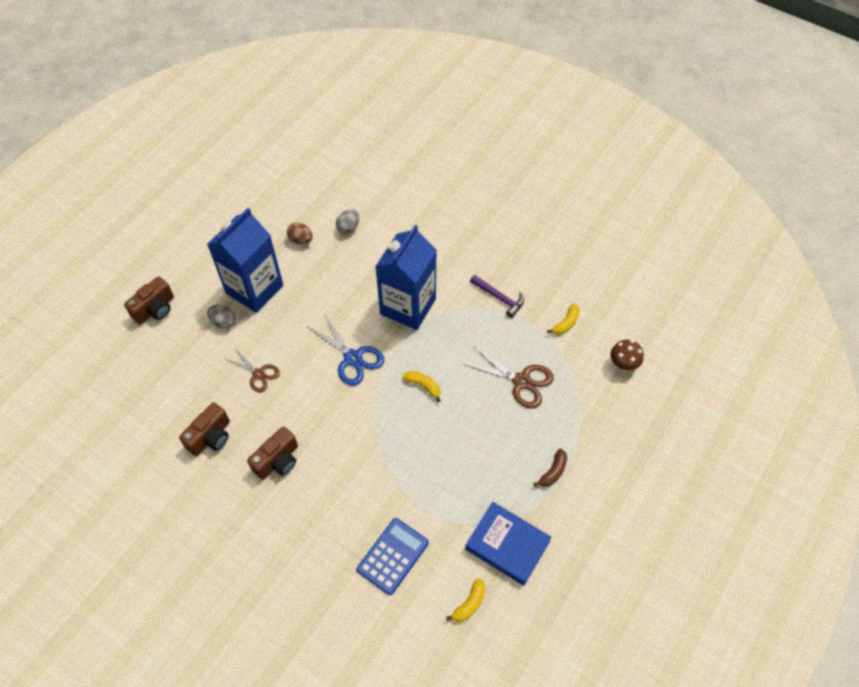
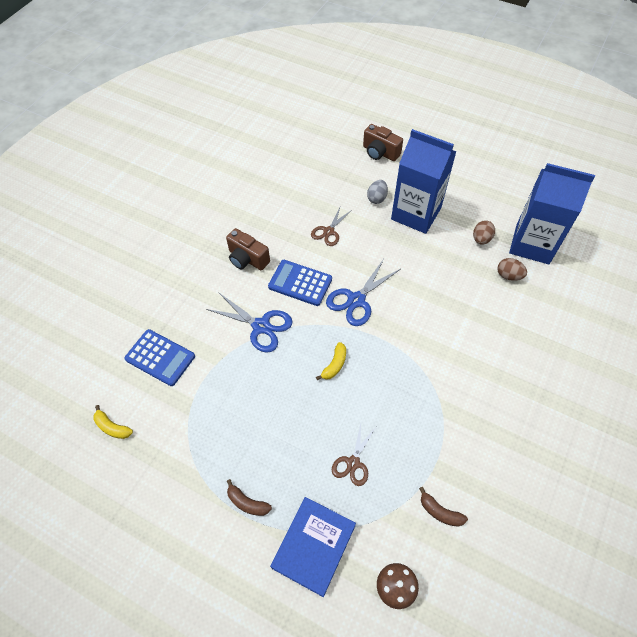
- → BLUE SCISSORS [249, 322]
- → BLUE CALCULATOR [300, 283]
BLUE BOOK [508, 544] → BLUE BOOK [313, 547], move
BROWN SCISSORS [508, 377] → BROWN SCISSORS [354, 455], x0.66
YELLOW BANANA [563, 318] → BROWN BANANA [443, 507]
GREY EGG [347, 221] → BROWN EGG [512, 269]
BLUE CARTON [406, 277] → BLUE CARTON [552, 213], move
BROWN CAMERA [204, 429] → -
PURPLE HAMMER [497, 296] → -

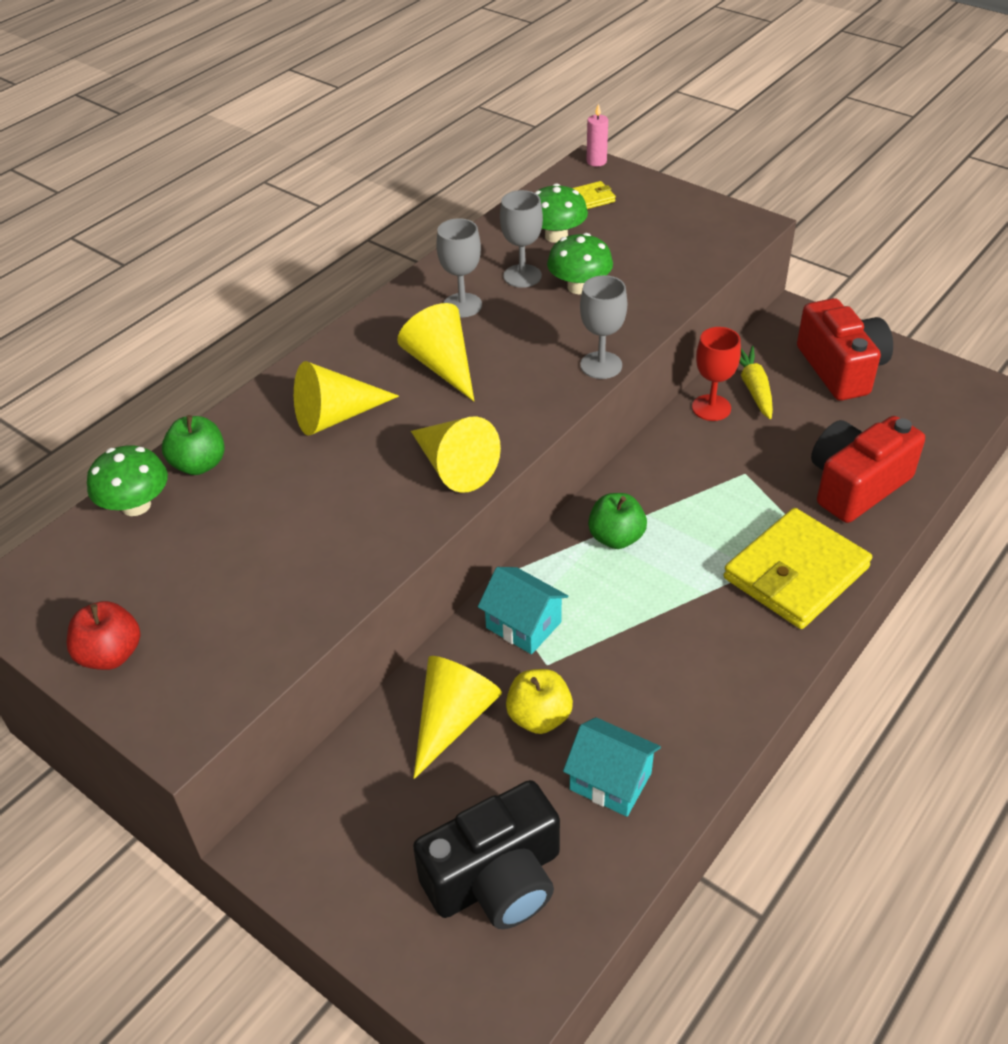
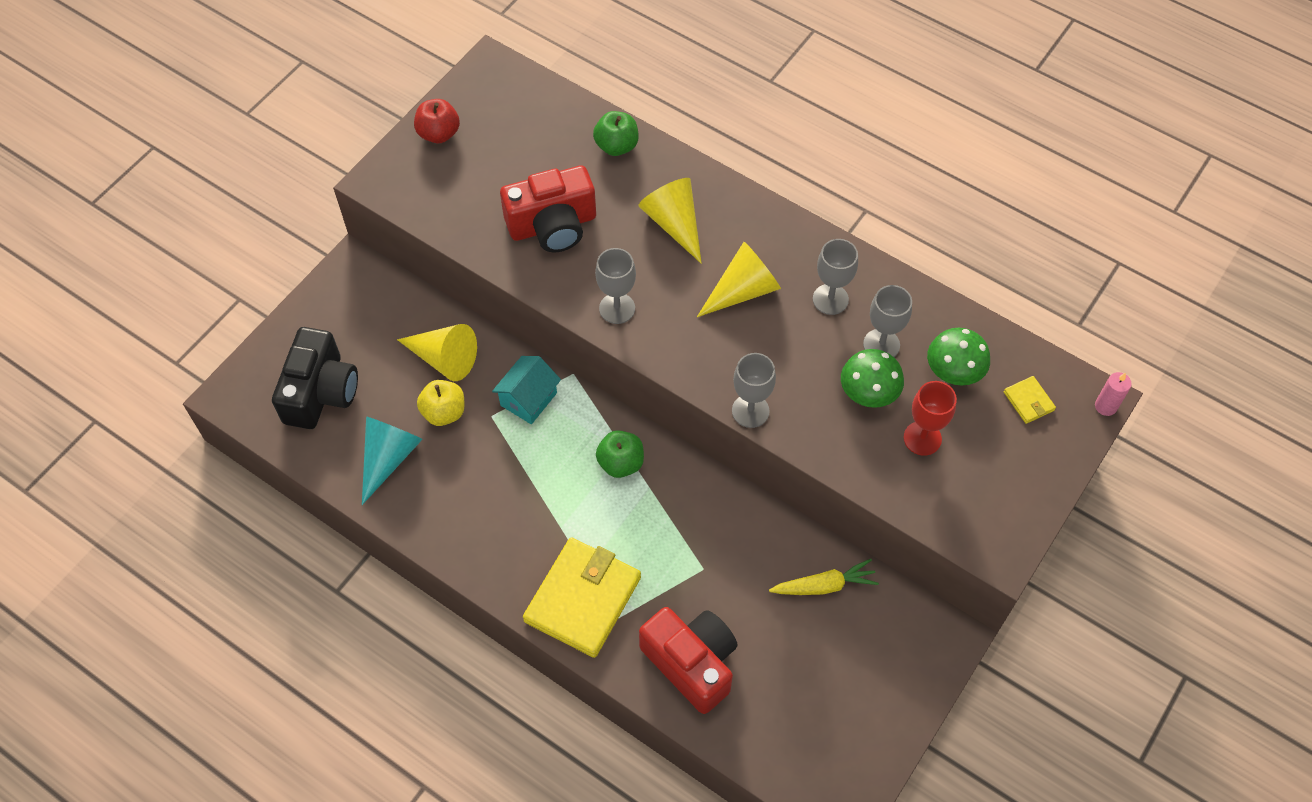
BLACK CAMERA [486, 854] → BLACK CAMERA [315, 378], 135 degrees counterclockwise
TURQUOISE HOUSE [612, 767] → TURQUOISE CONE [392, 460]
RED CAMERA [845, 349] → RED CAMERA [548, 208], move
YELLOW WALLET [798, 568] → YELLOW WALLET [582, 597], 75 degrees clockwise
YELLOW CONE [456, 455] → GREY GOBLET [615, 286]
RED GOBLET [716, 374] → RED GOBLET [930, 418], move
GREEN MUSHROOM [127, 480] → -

▶ _EXERCISE DESCRIPTION_:
Starting with the first entry and ending with the last, reproduce the listing exactly, without its pictures.

▶ _RESULT OF THIS EXERCISE_:
- → BLUE SCISSORS [249, 322]
- → BLUE CALCULATOR [300, 283]
BLUE BOOK [508, 544] → BLUE BOOK [313, 547], move
BROWN SCISSORS [508, 377] → BROWN SCISSORS [354, 455], x0.66
YELLOW BANANA [563, 318] → BROWN BANANA [443, 507]
GREY EGG [347, 221] → BROWN EGG [512, 269]
BLUE CARTON [406, 277] → BLUE CARTON [552, 213], move
BROWN CAMERA [204, 429] → -
PURPLE HAMMER [497, 296] → -

BLACK CAMERA [486, 854] → BLACK CAMERA [315, 378], 135 degrees counterclockwise
TURQUOISE HOUSE [612, 767] → TURQUOISE CONE [392, 460]
RED CAMERA [845, 349] → RED CAMERA [548, 208], move
YELLOW WALLET [798, 568] → YELLOW WALLET [582, 597], 75 degrees clockwise
YELLOW CONE [456, 455] → GREY GOBLET [615, 286]
RED GOBLET [716, 374] → RED GOBLET [930, 418], move
GREEN MUSHROOM [127, 480] → -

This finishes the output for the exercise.